-- Data to process follows --
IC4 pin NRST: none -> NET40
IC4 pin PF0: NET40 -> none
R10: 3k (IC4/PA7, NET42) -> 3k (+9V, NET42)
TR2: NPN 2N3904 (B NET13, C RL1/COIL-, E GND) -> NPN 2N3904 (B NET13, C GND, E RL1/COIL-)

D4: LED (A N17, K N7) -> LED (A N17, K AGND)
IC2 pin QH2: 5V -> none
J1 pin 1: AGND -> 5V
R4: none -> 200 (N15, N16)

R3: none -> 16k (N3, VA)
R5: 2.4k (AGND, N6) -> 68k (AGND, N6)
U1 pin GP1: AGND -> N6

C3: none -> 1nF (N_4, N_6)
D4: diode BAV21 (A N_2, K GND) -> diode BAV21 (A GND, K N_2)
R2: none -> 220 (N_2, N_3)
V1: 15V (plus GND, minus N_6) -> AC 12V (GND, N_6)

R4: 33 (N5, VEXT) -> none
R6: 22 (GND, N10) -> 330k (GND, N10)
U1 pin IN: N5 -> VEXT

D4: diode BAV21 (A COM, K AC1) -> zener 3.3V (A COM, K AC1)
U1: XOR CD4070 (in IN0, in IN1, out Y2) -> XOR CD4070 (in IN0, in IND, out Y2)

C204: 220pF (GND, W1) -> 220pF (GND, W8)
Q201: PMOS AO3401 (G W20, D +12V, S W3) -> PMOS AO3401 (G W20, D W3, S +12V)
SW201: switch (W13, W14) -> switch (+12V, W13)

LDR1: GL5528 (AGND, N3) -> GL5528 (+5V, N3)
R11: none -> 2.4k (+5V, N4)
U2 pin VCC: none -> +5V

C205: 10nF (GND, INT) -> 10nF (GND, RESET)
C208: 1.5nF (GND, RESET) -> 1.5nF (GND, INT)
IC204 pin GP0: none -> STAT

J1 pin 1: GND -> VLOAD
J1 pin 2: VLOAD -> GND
-- Data to process concluded --
Required action
State how many lines in the entries above hold the word "AGND", with no further text.

Answer section
5